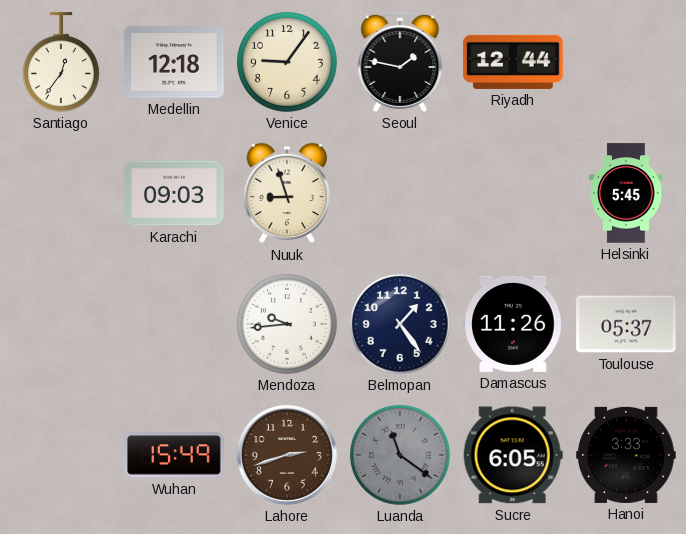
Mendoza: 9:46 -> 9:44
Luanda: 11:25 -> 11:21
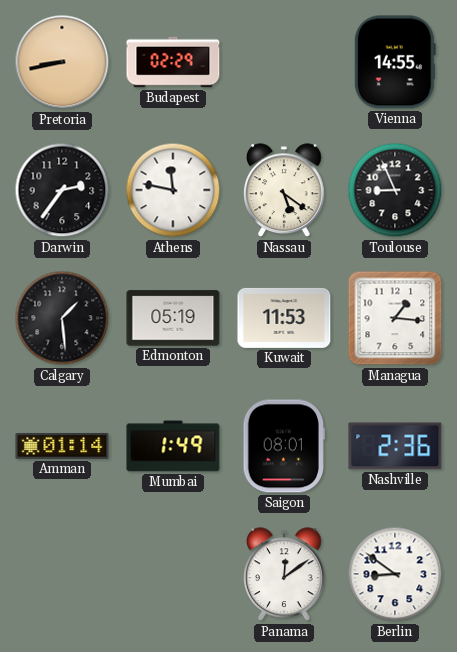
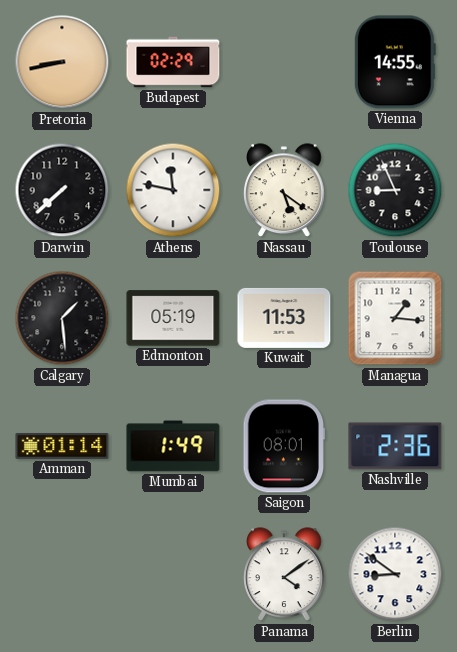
Darwin: 2:36 -> 7:38
Panama: 12:09 -> 4:09
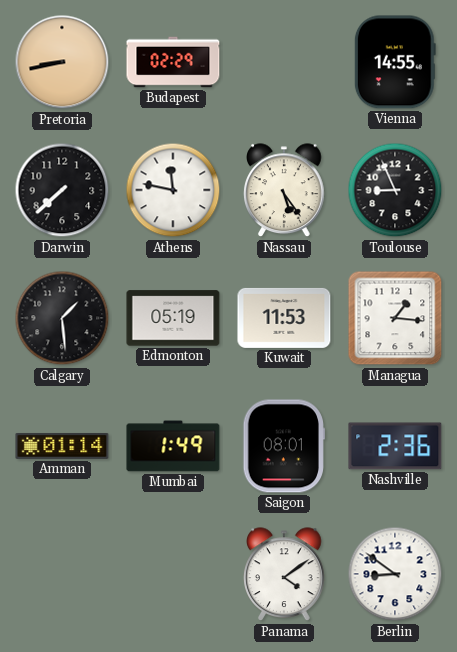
Nassau: 5:21 -> 5:24
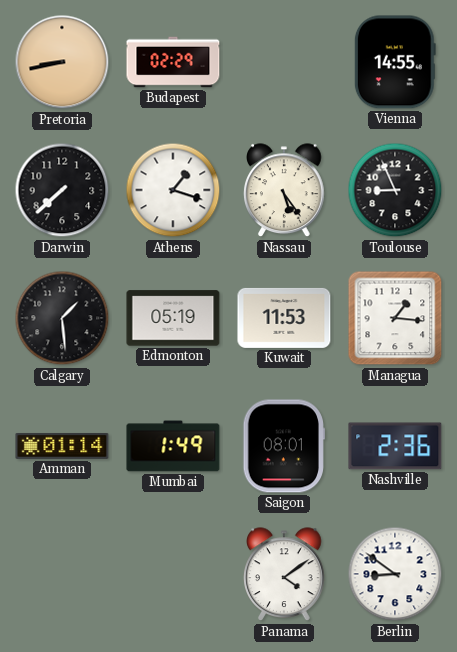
Athens: 11:47 -> 1:18
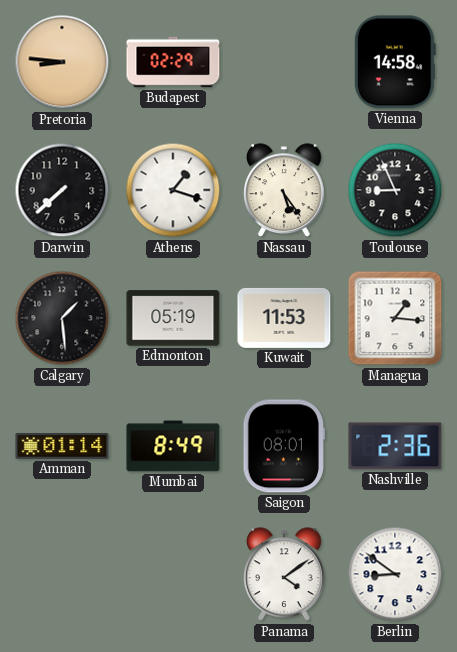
Pretoria: 8:43 -> 8:46
Vienna: 14:55 -> 14:58
Mumbai: 1:49 -> 8:49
-=-=-=-=-
* PROBLEM STATEMENT: Copy the records from the line holding "Nassau: 5:21 -> 5:24" through the end of the records, inclusive, putting "Prague" in place of "Vienna" and changing nothing else. Omit the pictures.

* RESPONSE TO THIS TASK:
Nassau: 5:21 -> 5:24
Athens: 11:47 -> 1:18
Pretoria: 8:43 -> 8:46
Prague: 14:55 -> 14:58
Mumbai: 1:49 -> 8:49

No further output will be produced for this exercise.